[Image comparison data]
=-=-=

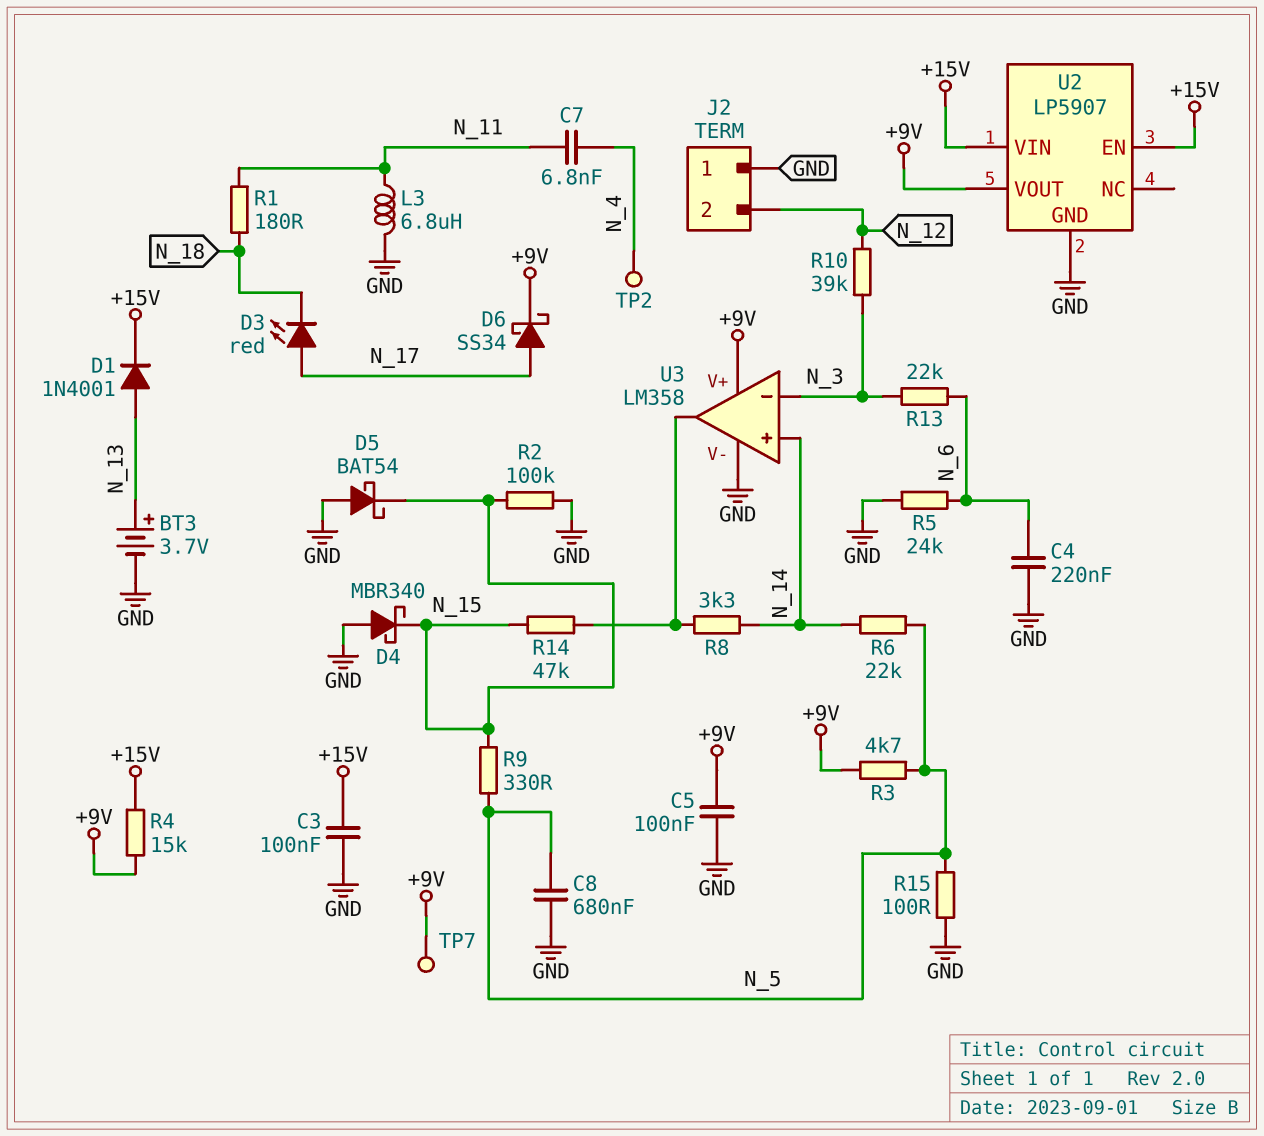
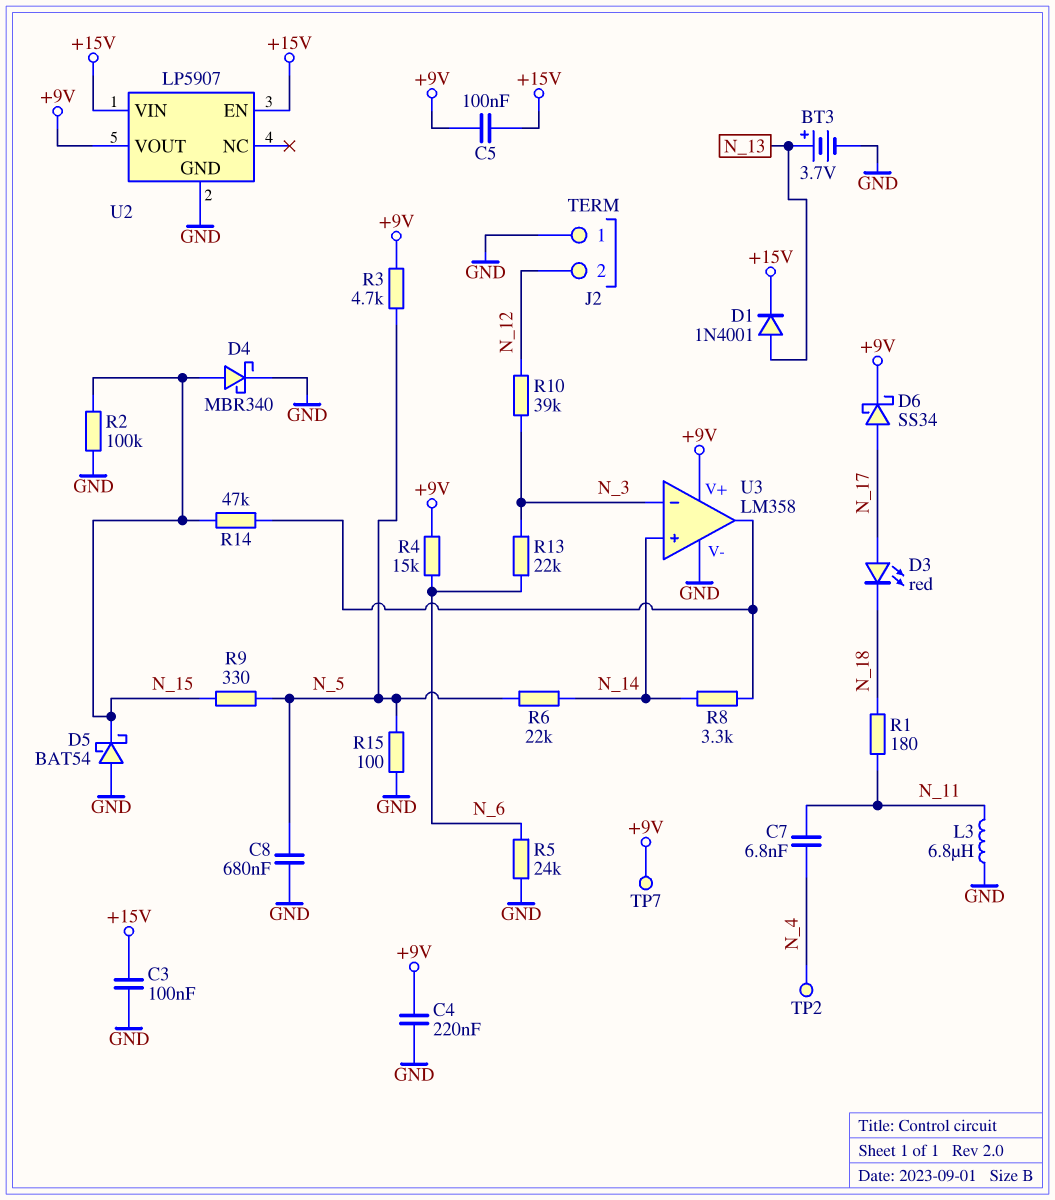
C4: 220nF (GND, N_6) -> 220nF (+9V, GND)
C5: 100nF (+9V, GND) -> 100nF (+9V, +15V)
D4: schottky MBR340 (A GND, K N_15) -> schottky MBR340 (A N_15, K GND)
R4: 15k (+9V, +15V) -> 15k (+9V, N_6)

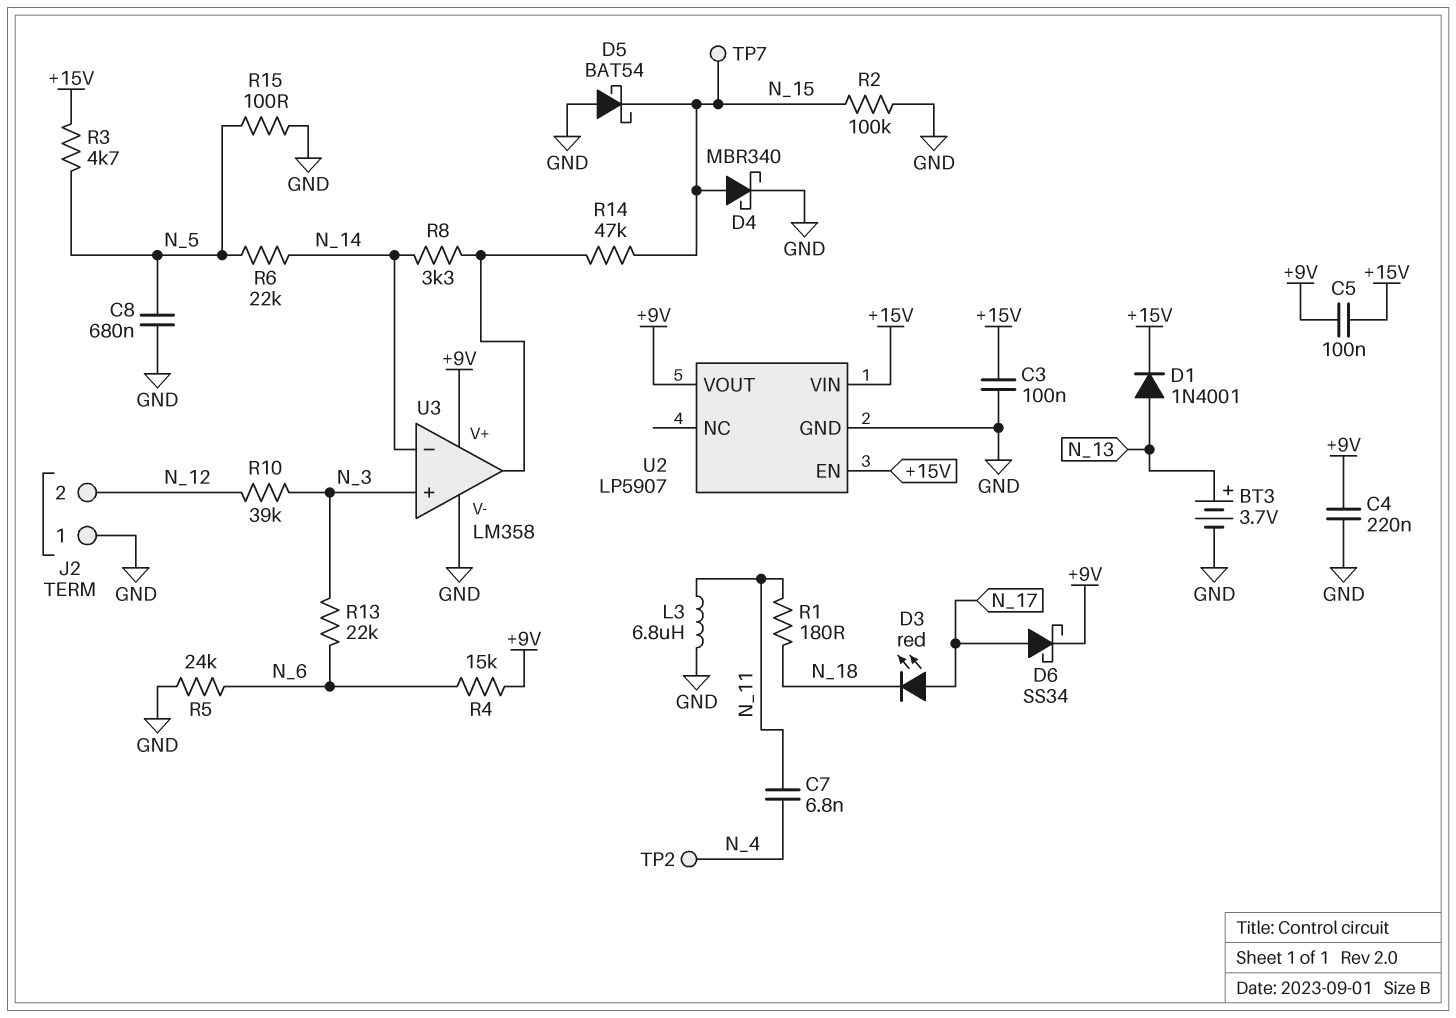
R3: 4.7k (+9V, N_5) -> 4.7k (+15V, N_5)
R9: 330 (N_5, N_15) -> none
TP7: test point (+9V) -> test point (N_15)
U3 pin in+: N_14 -> N_3
U3 pin in-: N_3 -> N_14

=-=-=

### EXERCISE DESCRIPTION
Write the entries above out in full, exactly, with no images.

### YOUR RESPONSE
C4: 220nF (GND, N_6) -> 220nF (+9V, GND)
C5: 100nF (+9V, GND) -> 100nF (+9V, +15V)
D4: schottky MBR340 (A GND, K N_15) -> schottky MBR340 (A N_15, K GND)
R4: 15k (+9V, +15V) -> 15k (+9V, N_6)

R3: 4.7k (+9V, N_5) -> 4.7k (+15V, N_5)
R9: 330 (N_5, N_15) -> none
TP7: test point (+9V) -> test point (N_15)
U3 pin in+: N_14 -> N_3
U3 pin in-: N_3 -> N_14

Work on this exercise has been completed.